» **Exercise**: Wherever the word "plus" appears in the entries, copy the whole line.

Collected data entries

☆ ☆ ☆

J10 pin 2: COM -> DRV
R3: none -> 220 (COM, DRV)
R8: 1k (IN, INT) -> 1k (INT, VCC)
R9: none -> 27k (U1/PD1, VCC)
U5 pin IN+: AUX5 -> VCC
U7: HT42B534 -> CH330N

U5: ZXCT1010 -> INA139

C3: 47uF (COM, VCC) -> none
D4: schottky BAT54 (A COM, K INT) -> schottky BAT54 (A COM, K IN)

☆ ☆ ☆

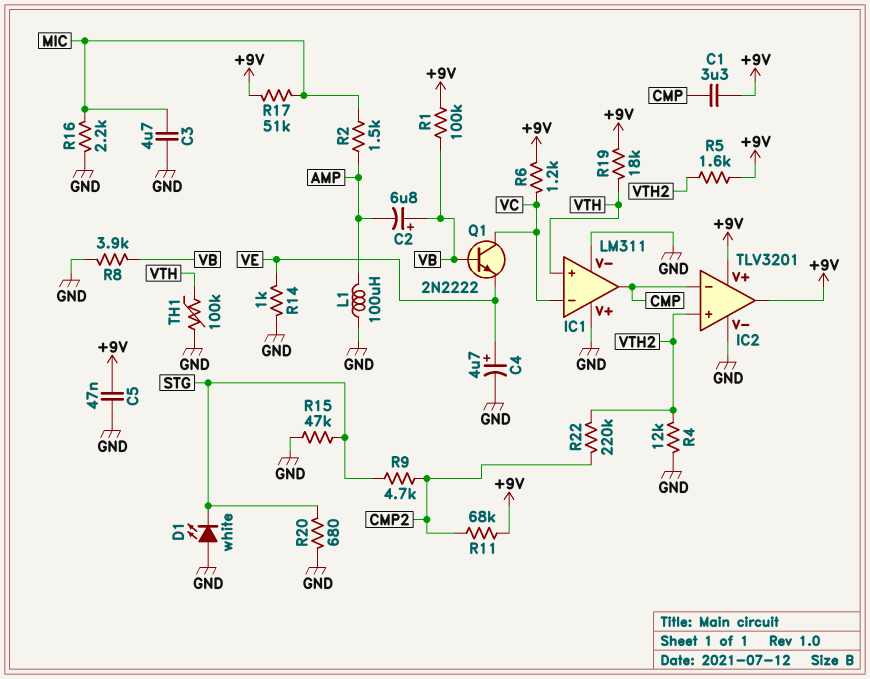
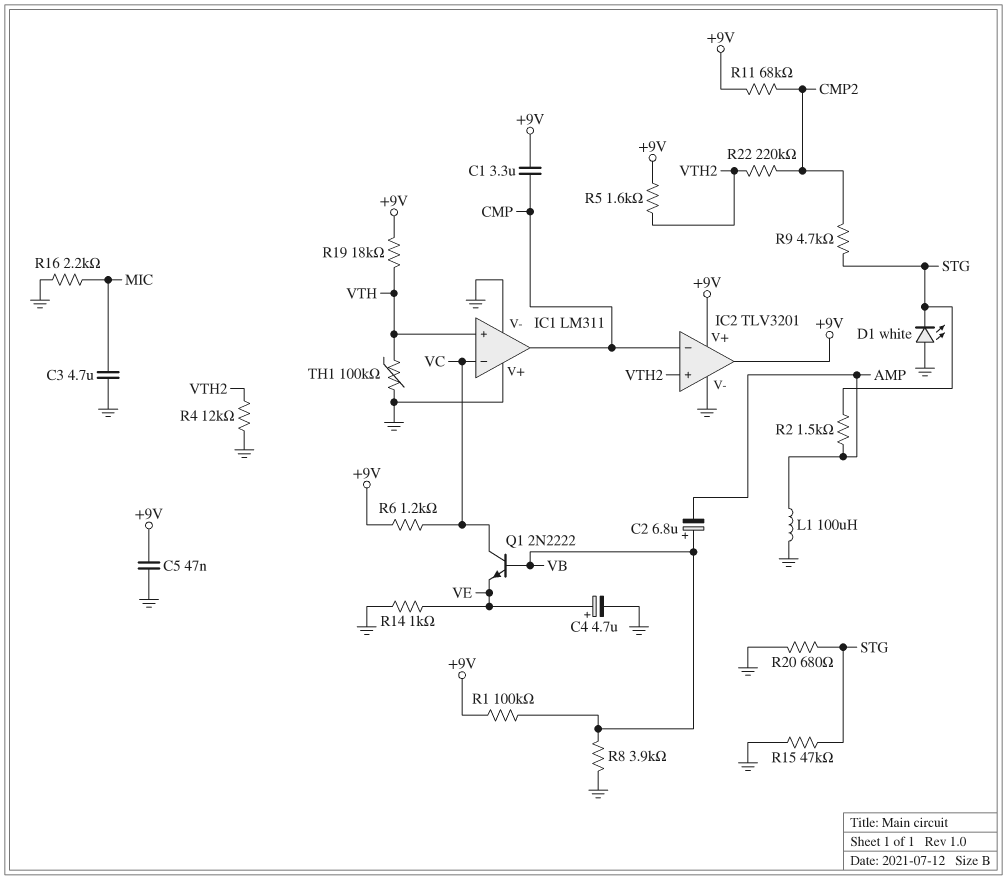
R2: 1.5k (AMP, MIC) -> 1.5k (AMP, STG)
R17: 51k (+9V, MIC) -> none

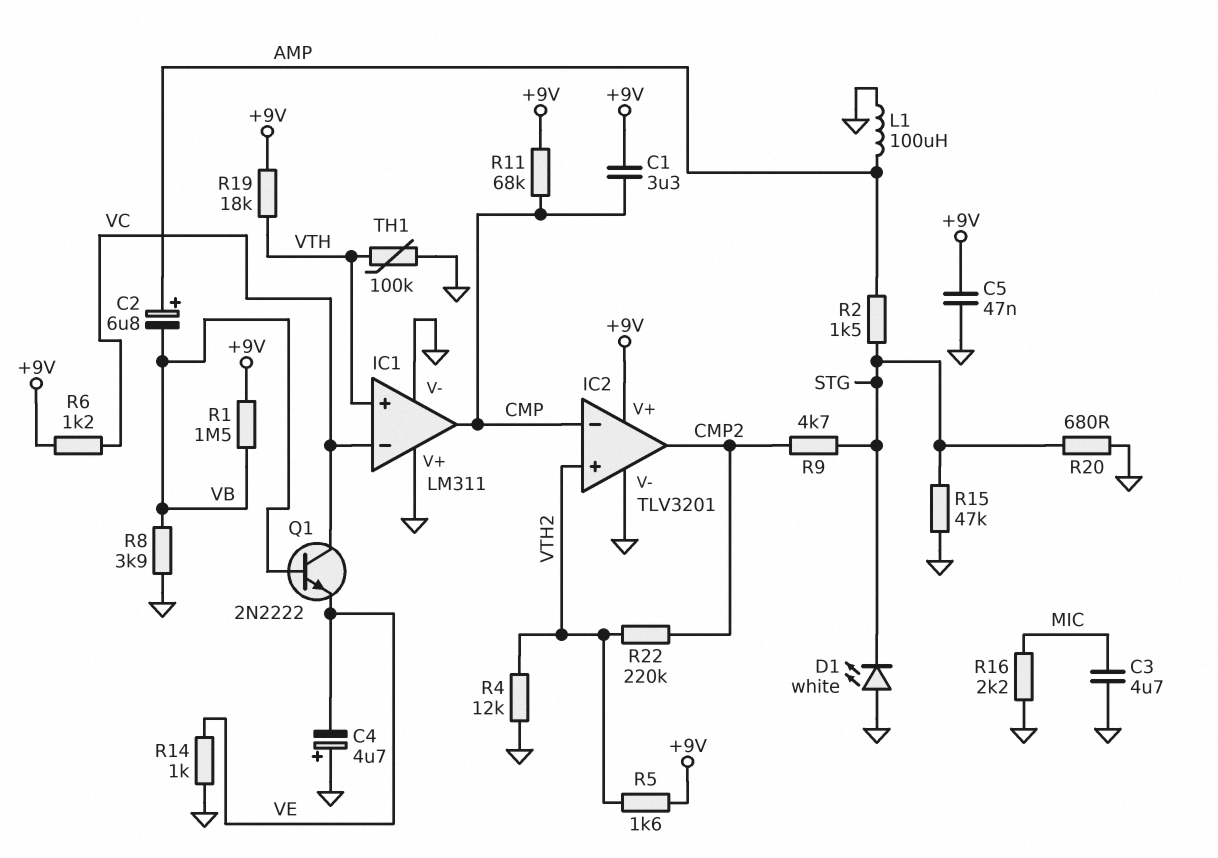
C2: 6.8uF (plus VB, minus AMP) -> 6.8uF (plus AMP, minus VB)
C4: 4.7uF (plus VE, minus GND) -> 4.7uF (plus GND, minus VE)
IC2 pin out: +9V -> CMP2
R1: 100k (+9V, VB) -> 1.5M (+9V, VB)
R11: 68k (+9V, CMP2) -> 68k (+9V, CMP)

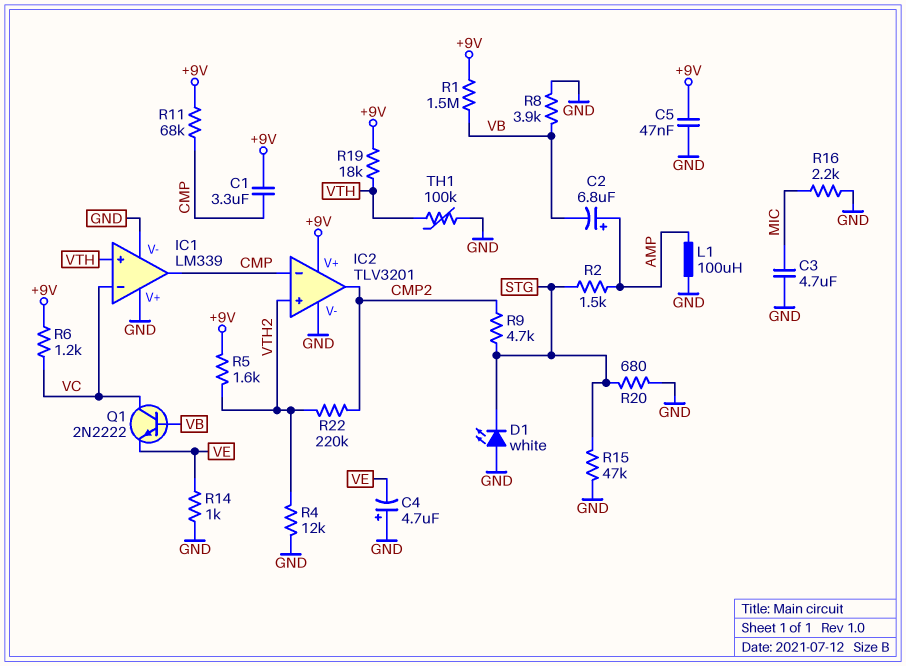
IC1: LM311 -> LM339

☆ ☆ ☆

» **Your solution**:
C2: 6.8uF (plus VB, minus AMP) -> 6.8uF (plus AMP, minus VB)
C4: 4.7uF (plus VE, minus GND) -> 4.7uF (plus GND, minus VE)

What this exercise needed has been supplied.